_What is needed:_
Two lines mark the range in the entries below: the one holding "R113: 2.2k (SIG3, SIG5) -> 2.2k (COM, SIG3)" and the one holding "D3: zener 6.2V". Set down those two and all lines between them, exactly.

_Supplied data:_
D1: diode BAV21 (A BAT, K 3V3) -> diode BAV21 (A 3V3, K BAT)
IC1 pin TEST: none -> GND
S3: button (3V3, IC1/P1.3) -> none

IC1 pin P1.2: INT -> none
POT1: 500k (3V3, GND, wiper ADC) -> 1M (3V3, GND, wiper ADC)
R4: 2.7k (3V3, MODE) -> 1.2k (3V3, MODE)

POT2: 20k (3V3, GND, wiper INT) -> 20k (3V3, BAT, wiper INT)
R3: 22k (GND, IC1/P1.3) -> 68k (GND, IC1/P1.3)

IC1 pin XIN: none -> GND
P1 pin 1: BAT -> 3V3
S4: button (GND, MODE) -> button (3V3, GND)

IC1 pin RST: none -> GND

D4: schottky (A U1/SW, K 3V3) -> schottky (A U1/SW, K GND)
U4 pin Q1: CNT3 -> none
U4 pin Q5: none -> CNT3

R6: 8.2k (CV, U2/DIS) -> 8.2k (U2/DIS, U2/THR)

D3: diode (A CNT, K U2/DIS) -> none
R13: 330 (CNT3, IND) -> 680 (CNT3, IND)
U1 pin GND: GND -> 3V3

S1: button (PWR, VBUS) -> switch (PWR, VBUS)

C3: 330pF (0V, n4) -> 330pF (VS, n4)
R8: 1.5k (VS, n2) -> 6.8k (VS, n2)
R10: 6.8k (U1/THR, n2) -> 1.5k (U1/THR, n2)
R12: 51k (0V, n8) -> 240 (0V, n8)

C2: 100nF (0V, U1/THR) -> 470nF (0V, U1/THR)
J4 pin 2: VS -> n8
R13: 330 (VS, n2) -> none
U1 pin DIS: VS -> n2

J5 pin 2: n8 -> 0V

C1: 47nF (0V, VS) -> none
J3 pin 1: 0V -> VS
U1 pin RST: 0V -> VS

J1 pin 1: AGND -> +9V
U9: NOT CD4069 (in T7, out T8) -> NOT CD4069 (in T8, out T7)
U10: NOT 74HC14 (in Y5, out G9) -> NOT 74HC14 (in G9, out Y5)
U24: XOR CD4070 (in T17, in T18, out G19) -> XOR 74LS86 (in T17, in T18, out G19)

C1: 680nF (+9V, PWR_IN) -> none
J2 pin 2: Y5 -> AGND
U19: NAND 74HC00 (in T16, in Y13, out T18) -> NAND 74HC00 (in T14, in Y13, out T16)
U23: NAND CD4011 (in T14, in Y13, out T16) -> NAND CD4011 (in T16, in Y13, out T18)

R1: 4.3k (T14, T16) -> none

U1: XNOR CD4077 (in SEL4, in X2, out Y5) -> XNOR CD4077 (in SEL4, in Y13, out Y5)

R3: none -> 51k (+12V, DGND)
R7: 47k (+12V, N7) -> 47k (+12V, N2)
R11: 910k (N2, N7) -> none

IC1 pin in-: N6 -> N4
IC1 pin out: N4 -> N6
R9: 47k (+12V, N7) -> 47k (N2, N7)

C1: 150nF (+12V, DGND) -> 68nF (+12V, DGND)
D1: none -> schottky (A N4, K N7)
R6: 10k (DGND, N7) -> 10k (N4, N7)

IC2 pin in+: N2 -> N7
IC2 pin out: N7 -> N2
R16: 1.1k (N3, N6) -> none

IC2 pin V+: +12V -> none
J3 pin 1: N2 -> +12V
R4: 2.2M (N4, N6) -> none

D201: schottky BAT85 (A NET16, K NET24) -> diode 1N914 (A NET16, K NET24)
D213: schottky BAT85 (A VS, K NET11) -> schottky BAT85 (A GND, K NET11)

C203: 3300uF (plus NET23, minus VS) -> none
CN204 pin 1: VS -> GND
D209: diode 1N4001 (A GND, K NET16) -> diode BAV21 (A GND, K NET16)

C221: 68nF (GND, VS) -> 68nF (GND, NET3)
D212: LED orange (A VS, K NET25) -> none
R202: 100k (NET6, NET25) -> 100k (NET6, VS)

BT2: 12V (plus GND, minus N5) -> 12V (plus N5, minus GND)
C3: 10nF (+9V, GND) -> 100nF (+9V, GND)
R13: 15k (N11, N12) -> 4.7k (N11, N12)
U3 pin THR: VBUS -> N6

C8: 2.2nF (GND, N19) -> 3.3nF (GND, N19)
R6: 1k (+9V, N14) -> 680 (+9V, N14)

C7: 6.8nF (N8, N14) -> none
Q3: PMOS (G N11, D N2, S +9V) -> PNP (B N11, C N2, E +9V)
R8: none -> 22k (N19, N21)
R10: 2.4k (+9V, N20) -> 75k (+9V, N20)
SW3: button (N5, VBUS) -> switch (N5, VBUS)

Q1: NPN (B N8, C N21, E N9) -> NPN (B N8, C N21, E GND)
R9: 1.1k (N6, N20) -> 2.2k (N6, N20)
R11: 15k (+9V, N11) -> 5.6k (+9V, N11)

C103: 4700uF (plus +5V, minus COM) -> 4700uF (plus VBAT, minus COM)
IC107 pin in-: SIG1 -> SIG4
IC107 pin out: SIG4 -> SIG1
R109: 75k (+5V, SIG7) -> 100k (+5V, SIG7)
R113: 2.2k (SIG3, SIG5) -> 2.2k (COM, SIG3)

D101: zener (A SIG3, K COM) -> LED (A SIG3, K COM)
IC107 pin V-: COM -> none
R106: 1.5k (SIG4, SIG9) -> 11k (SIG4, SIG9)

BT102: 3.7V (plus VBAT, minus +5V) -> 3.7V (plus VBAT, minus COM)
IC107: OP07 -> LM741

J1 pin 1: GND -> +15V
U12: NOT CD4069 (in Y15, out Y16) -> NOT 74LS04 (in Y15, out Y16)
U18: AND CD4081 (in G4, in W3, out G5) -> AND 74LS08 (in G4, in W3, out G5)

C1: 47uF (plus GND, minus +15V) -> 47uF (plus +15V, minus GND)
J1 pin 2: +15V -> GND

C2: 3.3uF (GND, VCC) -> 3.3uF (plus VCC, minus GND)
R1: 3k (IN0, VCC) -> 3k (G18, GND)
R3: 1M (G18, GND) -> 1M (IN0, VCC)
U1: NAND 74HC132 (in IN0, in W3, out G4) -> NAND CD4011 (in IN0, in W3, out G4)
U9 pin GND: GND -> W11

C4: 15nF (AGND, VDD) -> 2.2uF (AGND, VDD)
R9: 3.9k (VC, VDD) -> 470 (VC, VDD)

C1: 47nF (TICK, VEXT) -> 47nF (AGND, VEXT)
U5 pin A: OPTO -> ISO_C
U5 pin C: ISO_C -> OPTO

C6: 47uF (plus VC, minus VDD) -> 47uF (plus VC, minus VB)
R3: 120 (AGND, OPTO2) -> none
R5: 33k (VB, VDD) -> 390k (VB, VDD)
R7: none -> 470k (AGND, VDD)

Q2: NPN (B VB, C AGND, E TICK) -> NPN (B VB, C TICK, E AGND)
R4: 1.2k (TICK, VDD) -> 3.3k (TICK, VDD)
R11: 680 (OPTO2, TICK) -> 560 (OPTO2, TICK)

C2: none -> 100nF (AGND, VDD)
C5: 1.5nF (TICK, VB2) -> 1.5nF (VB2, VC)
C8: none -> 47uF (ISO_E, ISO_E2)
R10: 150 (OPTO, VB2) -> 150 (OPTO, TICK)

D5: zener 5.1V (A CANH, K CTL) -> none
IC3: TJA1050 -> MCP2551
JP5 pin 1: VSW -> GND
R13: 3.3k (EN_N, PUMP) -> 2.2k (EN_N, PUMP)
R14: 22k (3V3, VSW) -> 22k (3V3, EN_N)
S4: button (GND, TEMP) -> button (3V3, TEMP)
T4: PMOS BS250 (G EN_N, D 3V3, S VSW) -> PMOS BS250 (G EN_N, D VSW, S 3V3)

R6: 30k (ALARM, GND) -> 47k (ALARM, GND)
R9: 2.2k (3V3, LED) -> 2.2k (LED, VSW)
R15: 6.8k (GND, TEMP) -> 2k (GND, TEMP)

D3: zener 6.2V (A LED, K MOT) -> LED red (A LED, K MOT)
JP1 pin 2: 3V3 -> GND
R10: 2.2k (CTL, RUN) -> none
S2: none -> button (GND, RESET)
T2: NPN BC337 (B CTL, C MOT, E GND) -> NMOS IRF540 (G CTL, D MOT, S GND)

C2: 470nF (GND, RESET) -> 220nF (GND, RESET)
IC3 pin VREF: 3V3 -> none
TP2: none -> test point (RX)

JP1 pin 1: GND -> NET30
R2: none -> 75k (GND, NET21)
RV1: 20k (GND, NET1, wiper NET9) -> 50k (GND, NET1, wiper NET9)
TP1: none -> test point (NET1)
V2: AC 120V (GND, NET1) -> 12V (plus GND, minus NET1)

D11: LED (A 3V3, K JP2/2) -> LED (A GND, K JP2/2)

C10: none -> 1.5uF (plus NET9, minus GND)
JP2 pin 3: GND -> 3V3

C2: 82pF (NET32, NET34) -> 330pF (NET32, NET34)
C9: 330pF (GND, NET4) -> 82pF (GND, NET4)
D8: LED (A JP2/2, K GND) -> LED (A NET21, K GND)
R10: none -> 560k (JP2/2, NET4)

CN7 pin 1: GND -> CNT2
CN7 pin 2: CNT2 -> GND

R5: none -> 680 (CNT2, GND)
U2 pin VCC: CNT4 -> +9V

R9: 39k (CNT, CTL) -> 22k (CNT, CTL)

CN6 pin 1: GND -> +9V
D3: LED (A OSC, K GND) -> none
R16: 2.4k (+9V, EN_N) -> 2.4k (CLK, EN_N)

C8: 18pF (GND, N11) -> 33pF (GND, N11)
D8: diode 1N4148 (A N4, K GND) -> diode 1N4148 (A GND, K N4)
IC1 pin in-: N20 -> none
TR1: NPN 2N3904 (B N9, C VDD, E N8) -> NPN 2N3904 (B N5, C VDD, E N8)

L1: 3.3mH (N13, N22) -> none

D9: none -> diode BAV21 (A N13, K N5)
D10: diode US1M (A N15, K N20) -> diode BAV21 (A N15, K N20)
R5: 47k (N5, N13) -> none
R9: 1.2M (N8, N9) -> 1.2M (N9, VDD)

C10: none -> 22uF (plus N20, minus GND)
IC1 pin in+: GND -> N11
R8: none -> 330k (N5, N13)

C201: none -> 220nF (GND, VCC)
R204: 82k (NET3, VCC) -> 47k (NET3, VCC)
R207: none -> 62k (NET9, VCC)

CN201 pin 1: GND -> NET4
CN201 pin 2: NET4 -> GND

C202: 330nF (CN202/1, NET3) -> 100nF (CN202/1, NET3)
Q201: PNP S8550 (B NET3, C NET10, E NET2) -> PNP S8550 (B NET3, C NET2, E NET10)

_Answer to this problem:_
R113: 2.2k (SIG3, SIG5) -> 2.2k (COM, SIG3)

D101: zener (A SIG3, K COM) -> LED (A SIG3, K COM)
IC107 pin V-: COM -> none
R106: 1.5k (SIG4, SIG9) -> 11k (SIG4, SIG9)

BT102: 3.7V (plus VBAT, minus +5V) -> 3.7V (plus VBAT, minus COM)
IC107: OP07 -> LM741

J1 pin 1: GND -> +15V
U12: NOT CD4069 (in Y15, out Y16) -> NOT 74LS04 (in Y15, out Y16)
U18: AND CD4081 (in G4, in W3, out G5) -> AND 74LS08 (in G4, in W3, out G5)

C1: 47uF (plus GND, minus +15V) -> 47uF (plus +15V, minus GND)
J1 pin 2: +15V -> GND

C2: 3.3uF (GND, VCC) -> 3.3uF (plus VCC, minus GND)
R1: 3k (IN0, VCC) -> 3k (G18, GND)
R3: 1M (G18, GND) -> 1M (IN0, VCC)
U1: NAND 74HC132 (in IN0, in W3, out G4) -> NAND CD4011 (in IN0, in W3, out G4)
U9 pin GND: GND -> W11

C4: 15nF (AGND, VDD) -> 2.2uF (AGND, VDD)
R9: 3.9k (VC, VDD) -> 470 (VC, VDD)

C1: 47nF (TICK, VEXT) -> 47nF (AGND, VEXT)
U5 pin A: OPTO -> ISO_C
U5 pin C: ISO_C -> OPTO

C6: 47uF (plus VC, minus VDD) -> 47uF (plus VC, minus VB)
R3: 120 (AGND, OPTO2) -> none
R5: 33k (VB, VDD) -> 390k (VB, VDD)
R7: none -> 470k (AGND, VDD)

Q2: NPN (B VB, C AGND, E TICK) -> NPN (B VB, C TICK, E AGND)
R4: 1.2k (TICK, VDD) -> 3.3k (TICK, VDD)
R11: 680 (OPTO2, TICK) -> 560 (OPTO2, TICK)

C2: none -> 100nF (AGND, VDD)
C5: 1.5nF (TICK, VB2) -> 1.5nF (VB2, VC)
C8: none -> 47uF (ISO_E, ISO_E2)
R10: 150 (OPTO, VB2) -> 150 (OPTO, TICK)

D5: zener 5.1V (A CANH, K CTL) -> none
IC3: TJA1050 -> MCP2551
JP5 pin 1: VSW -> GND
R13: 3.3k (EN_N, PUMP) -> 2.2k (EN_N, PUMP)
R14: 22k (3V3, VSW) -> 22k (3V3, EN_N)
S4: button (GND, TEMP) -> button (3V3, TEMP)
T4: PMOS BS250 (G EN_N, D 3V3, S VSW) -> PMOS BS250 (G EN_N, D VSW, S 3V3)

R6: 30k (ALARM, GND) -> 47k (ALARM, GND)
R9: 2.2k (3V3, LED) -> 2.2k (LED, VSW)
R15: 6.8k (GND, TEMP) -> 2k (GND, TEMP)

D3: zener 6.2V (A LED, K MOT) -> LED red (A LED, K MOT)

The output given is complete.